> [Dataset excerpts]:
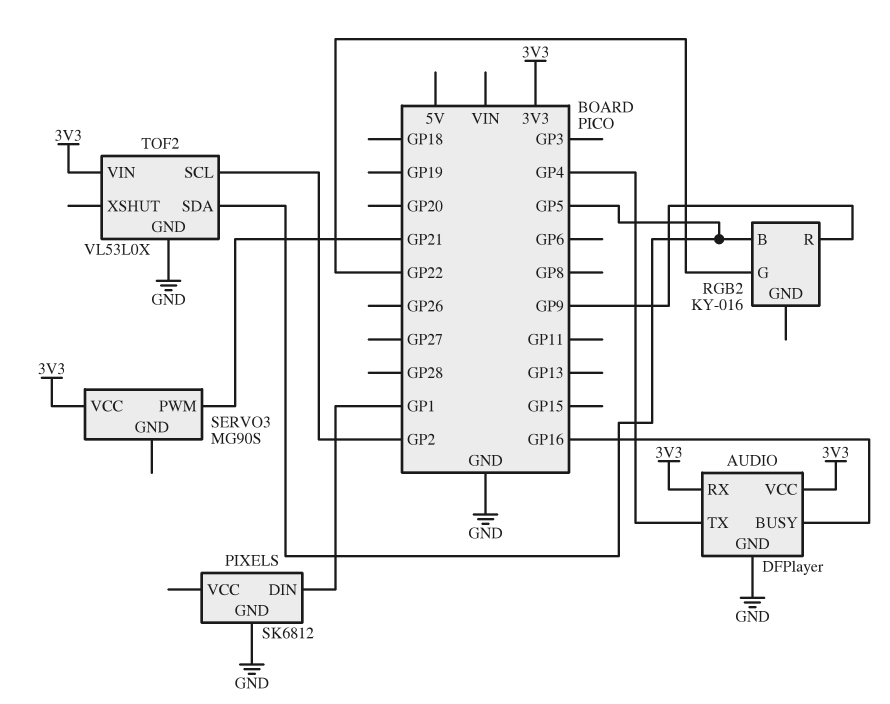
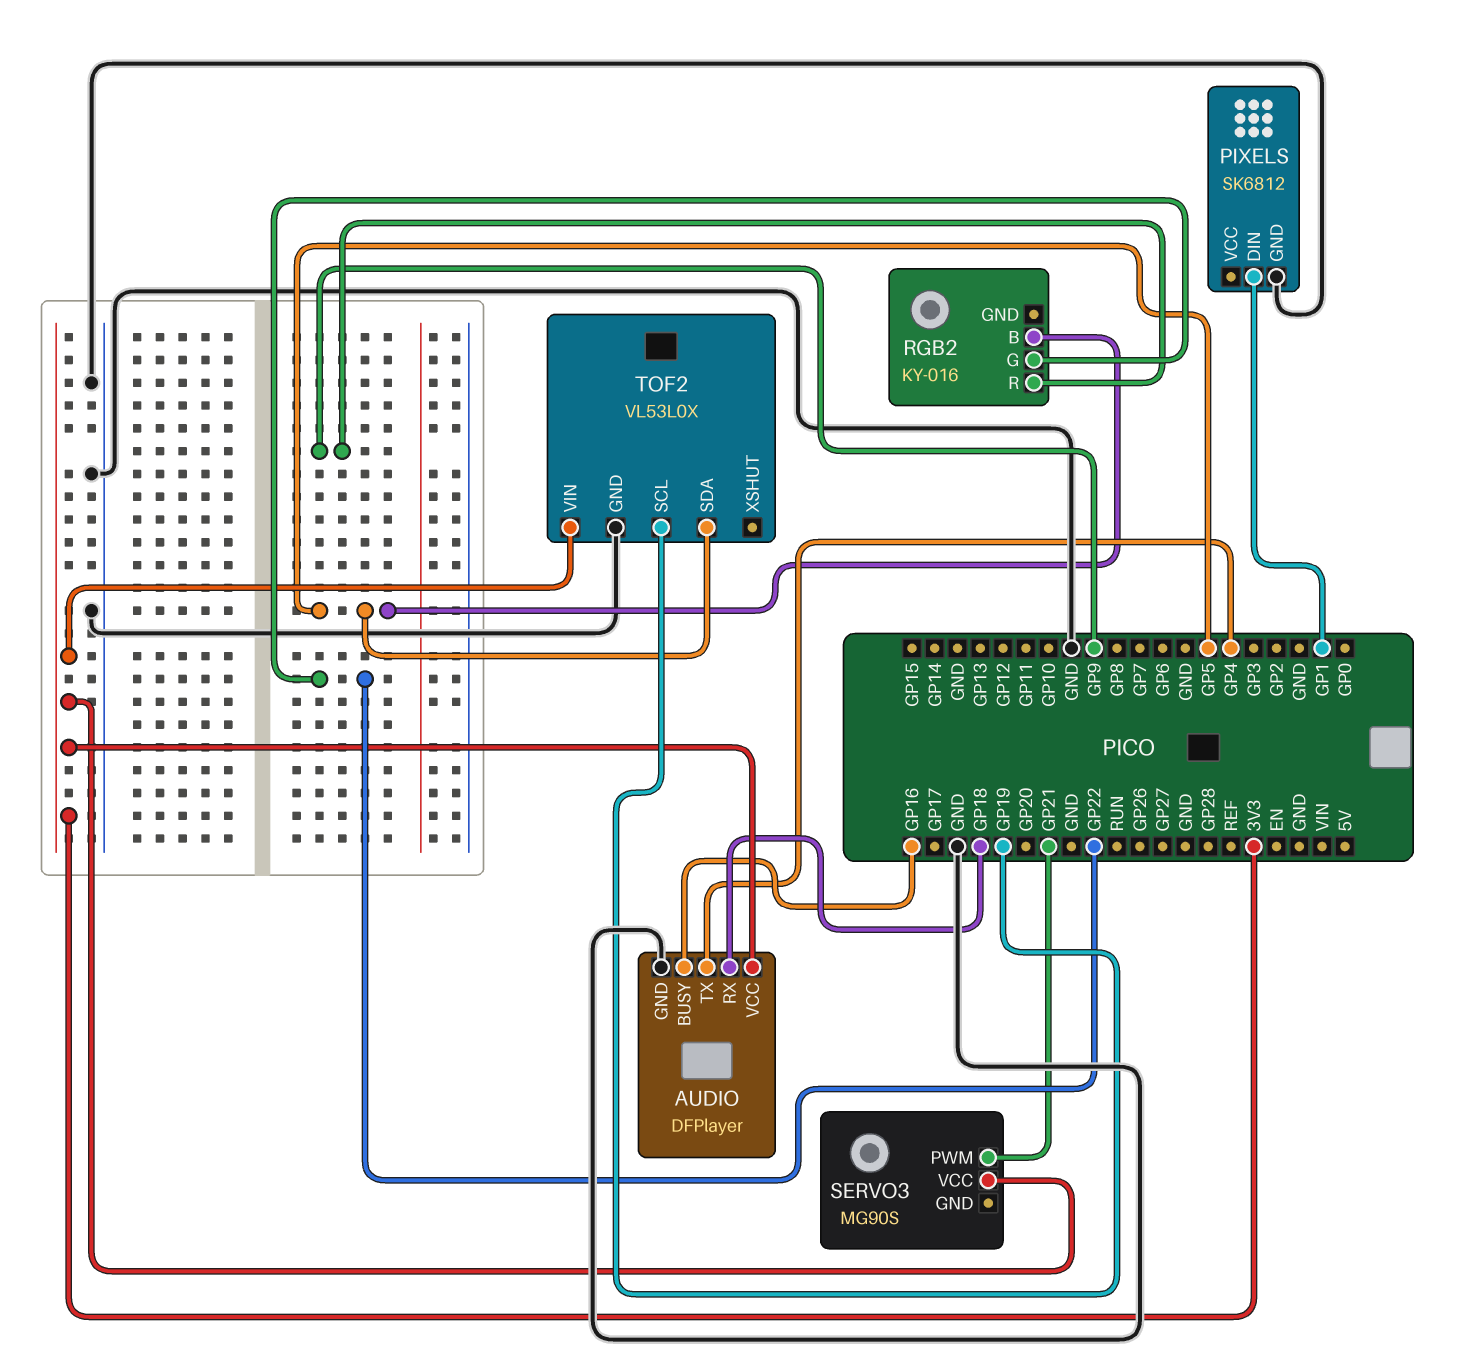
AUDIO pin RX: 3V3 -> GP18
TOF2 pin SCL: GP2 -> GP19

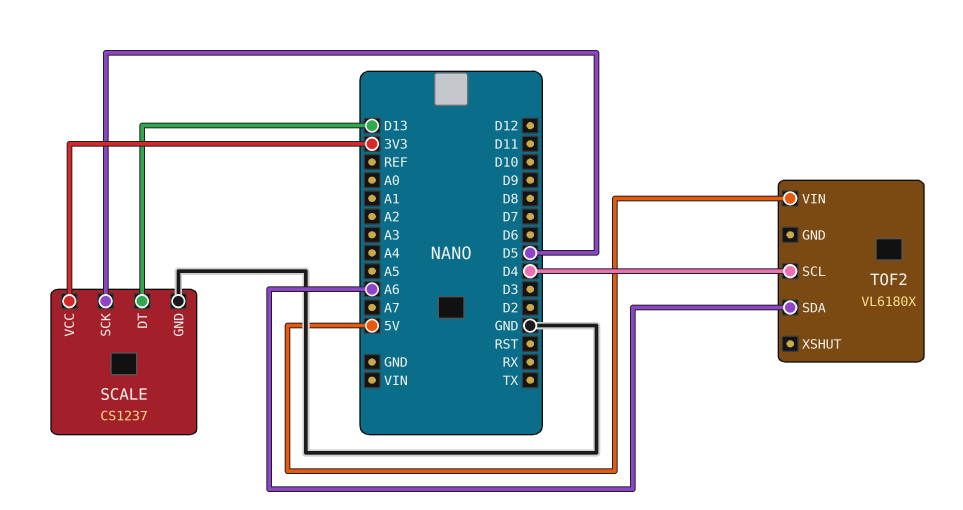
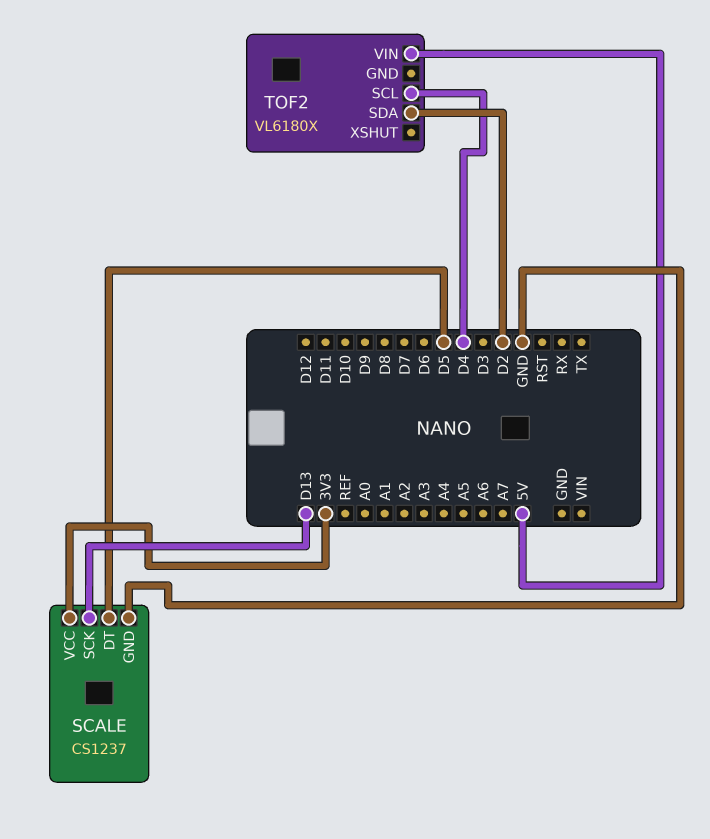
SCALE pin DT: D13 -> D5
SCALE pin SCK: D5 -> D13
TOF2 pin SDA: A6 -> D2

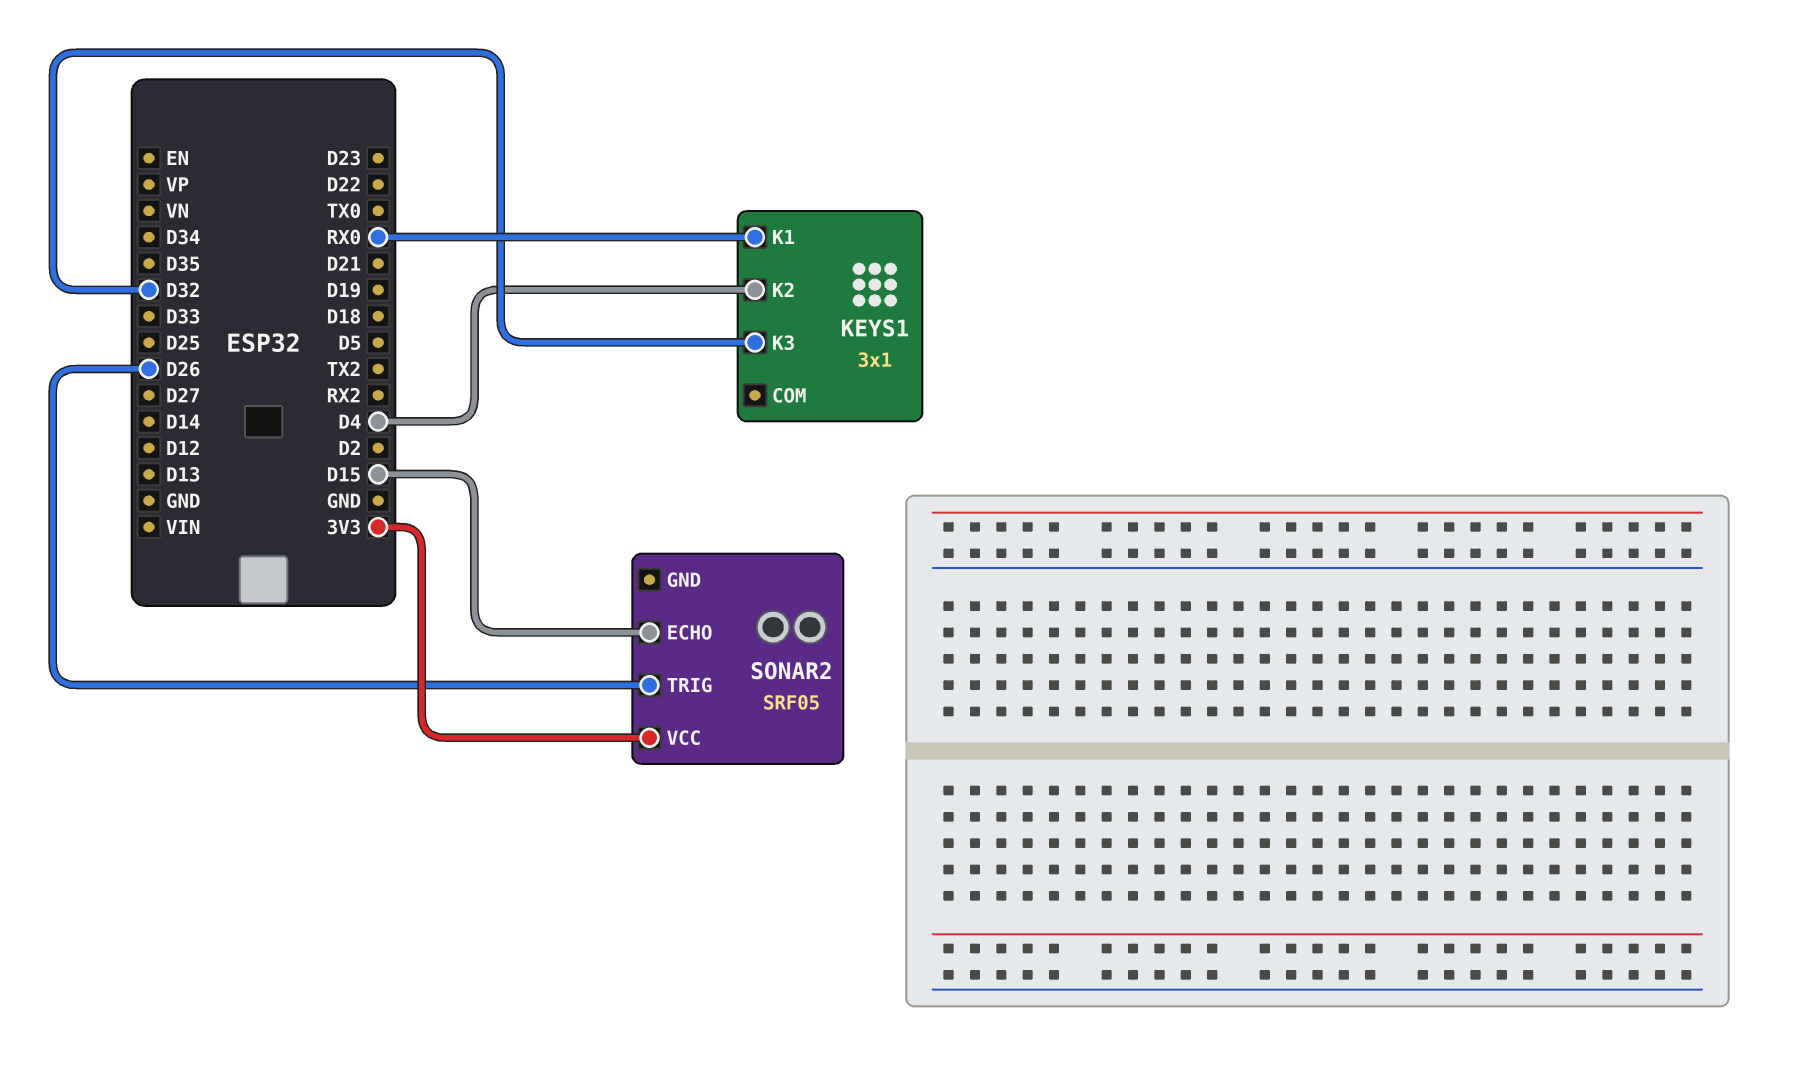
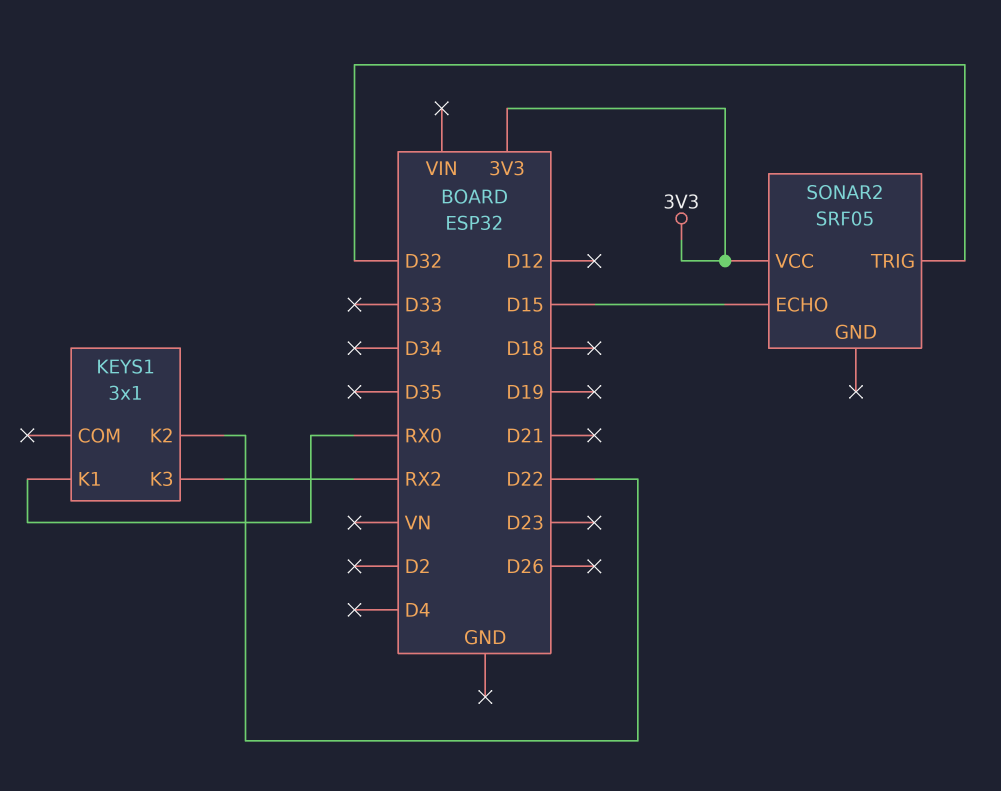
KEYS1 pin K2: D4 -> D22
KEYS1 pin K3: D32 -> RX2
SONAR2 pin TRIG: D26 -> D32

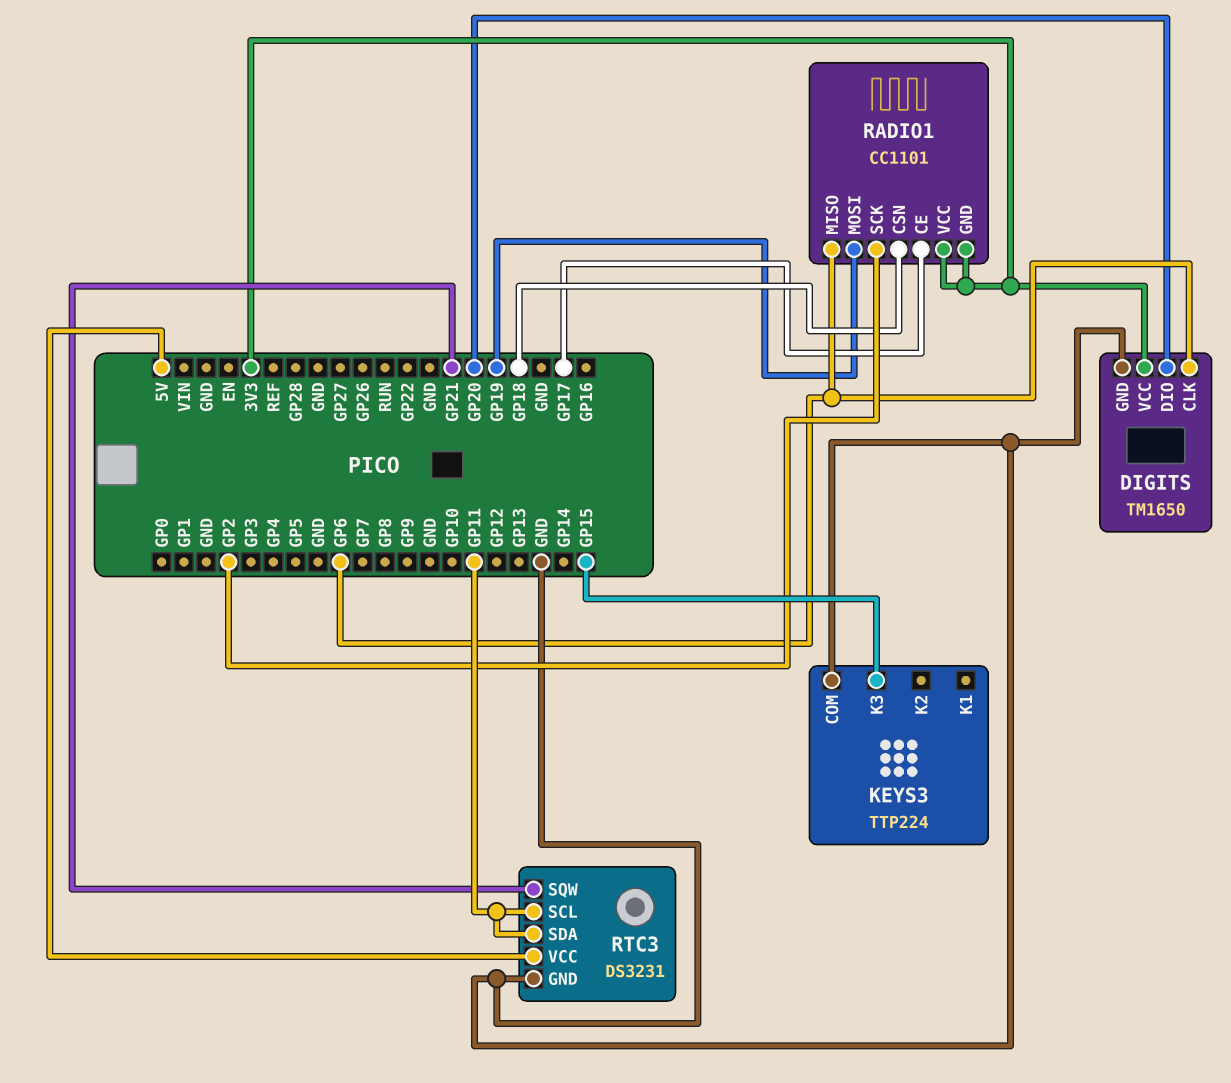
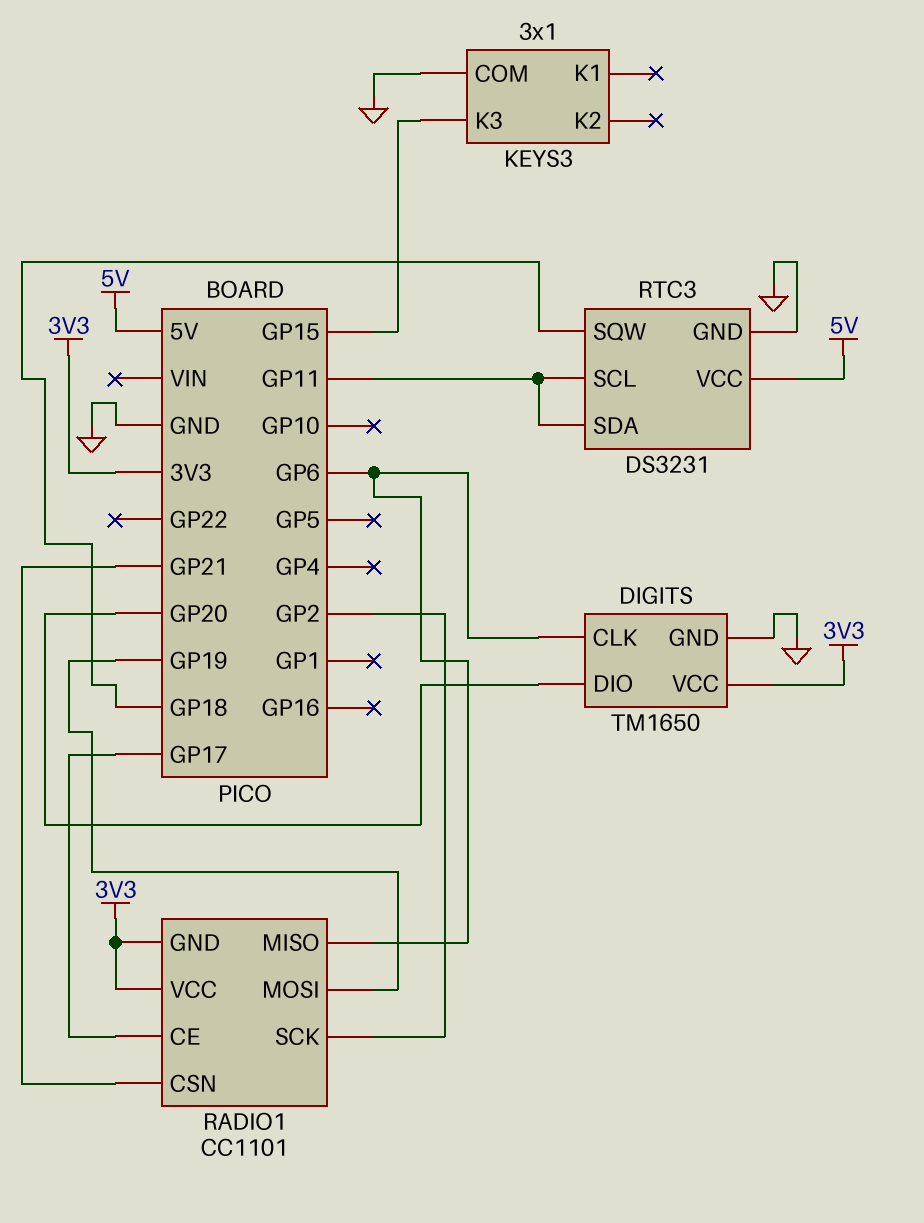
KEYS3: TTP224 -> 3x1
RADIO1 pin CSN: GP18 -> GP21
RTC3 pin SQW: GP21 -> GP18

> [Exercise details]:
Look over the listing above. Pick out and copy every line that includes "SCALE".

> [Response box]:
SCALE pin DT: D13 -> D5
SCALE pin SCK: D5 -> D13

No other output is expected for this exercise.